### ASSIGNMENT
Return each line, exactly as given, from the one containing "JOY pin SW: D9 -> D10" through the end of the entries below, and skip the rest.

Entries taken from a collection:
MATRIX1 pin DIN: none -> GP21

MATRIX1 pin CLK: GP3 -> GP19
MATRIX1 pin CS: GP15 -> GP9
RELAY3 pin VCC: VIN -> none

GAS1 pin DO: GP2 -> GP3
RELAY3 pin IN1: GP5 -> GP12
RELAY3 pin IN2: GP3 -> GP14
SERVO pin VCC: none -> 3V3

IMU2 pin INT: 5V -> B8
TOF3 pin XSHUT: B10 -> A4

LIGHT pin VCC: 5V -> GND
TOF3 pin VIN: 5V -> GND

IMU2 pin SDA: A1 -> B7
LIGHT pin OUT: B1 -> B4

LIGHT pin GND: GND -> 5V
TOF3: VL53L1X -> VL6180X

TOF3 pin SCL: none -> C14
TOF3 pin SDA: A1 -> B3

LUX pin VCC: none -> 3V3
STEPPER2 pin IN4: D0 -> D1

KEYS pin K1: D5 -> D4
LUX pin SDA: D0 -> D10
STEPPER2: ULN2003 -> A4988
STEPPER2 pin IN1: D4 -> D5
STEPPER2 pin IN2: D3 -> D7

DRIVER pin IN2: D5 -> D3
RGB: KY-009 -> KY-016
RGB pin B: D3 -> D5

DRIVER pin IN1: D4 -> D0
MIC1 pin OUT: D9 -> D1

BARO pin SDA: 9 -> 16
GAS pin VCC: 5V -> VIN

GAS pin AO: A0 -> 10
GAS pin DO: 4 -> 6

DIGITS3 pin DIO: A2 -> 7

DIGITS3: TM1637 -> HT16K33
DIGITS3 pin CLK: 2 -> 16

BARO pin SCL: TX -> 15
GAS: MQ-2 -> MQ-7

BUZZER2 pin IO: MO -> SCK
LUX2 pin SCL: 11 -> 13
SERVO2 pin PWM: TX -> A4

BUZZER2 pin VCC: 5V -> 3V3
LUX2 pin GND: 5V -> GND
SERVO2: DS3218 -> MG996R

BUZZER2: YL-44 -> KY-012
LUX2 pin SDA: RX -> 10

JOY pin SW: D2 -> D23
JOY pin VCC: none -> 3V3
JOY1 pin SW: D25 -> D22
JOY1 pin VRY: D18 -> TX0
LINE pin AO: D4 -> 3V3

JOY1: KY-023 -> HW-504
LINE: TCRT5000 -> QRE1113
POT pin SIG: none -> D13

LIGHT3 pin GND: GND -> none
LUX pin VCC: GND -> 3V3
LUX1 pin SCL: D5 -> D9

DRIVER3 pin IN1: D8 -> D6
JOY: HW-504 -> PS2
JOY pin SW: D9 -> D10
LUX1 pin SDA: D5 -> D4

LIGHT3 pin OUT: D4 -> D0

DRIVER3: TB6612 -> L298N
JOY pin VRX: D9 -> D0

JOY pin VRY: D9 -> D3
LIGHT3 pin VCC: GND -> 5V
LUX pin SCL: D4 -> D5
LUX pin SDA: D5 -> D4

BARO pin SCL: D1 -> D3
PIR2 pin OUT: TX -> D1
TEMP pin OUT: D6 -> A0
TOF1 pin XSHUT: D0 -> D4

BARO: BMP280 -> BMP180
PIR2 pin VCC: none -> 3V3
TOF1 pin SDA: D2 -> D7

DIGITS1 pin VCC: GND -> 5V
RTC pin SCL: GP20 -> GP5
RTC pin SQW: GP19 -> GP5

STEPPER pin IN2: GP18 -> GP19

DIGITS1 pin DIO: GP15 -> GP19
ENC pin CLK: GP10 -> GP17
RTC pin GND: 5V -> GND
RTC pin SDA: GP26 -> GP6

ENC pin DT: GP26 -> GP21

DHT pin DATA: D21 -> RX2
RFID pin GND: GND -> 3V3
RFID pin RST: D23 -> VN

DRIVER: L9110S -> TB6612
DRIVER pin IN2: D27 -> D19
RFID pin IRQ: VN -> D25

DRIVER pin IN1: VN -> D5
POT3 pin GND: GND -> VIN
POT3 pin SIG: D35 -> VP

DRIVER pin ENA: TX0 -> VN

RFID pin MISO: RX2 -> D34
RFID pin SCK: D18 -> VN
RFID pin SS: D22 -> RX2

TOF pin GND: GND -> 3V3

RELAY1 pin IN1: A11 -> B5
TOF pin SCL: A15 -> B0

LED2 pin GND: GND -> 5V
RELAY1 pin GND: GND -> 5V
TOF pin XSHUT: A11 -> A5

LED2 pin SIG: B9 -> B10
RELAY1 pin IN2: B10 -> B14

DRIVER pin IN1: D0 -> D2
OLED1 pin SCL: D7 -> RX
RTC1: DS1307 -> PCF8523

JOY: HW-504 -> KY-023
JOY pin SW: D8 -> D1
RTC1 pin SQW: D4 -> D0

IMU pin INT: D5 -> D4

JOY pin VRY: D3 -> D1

### REPLY TO THE EXERCISE
JOY pin SW: D9 -> D10
LUX1 pin SDA: D5 -> D4

LIGHT3 pin OUT: D4 -> D0

DRIVER3: TB6612 -> L298N
JOY pin VRX: D9 -> D0

JOY pin VRY: D9 -> D3
LIGHT3 pin VCC: GND -> 5V
LUX pin SCL: D4 -> D5
LUX pin SDA: D5 -> D4

BARO pin SCL: D1 -> D3
PIR2 pin OUT: TX -> D1
TEMP pin OUT: D6 -> A0
TOF1 pin XSHUT: D0 -> D4

BARO: BMP280 -> BMP180
PIR2 pin VCC: none -> 3V3
TOF1 pin SDA: D2 -> D7

DIGITS1 pin VCC: GND -> 5V
RTC pin SCL: GP20 -> GP5
RTC pin SQW: GP19 -> GP5

STEPPER pin IN2: GP18 -> GP19

DIGITS1 pin DIO: GP15 -> GP19
ENC pin CLK: GP10 -> GP17
RTC pin GND: 5V -> GND
RTC pin SDA: GP26 -> GP6

ENC pin DT: GP26 -> GP21

DHT pin DATA: D21 -> RX2
RFID pin GND: GND -> 3V3
RFID pin RST: D23 -> VN

DRIVER: L9110S -> TB6612
DRIVER pin IN2: D27 -> D19
RFID pin IRQ: VN -> D25

DRIVER pin IN1: VN -> D5
POT3 pin GND: GND -> VIN
POT3 pin SIG: D35 -> VP

DRIVER pin ENA: TX0 -> VN

RFID pin MISO: RX2 -> D34
RFID pin SCK: D18 -> VN
RFID pin SS: D22 -> RX2

TOF pin GND: GND -> 3V3

RELAY1 pin IN1: A11 -> B5
TOF pin SCL: A15 -> B0

LED2 pin GND: GND -> 5V
RELAY1 pin GND: GND -> 5V
TOF pin XSHUT: A11 -> A5

LED2 pin SIG: B9 -> B10
RELAY1 pin IN2: B10 -> B14

DRIVER pin IN1: D0 -> D2
OLED1 pin SCL: D7 -> RX
RTC1: DS1307 -> PCF8523

JOY: HW-504 -> KY-023
JOY pin SW: D8 -> D1
RTC1 pin SQW: D4 -> D0

IMU pin INT: D5 -> D4

JOY pin VRY: D3 -> D1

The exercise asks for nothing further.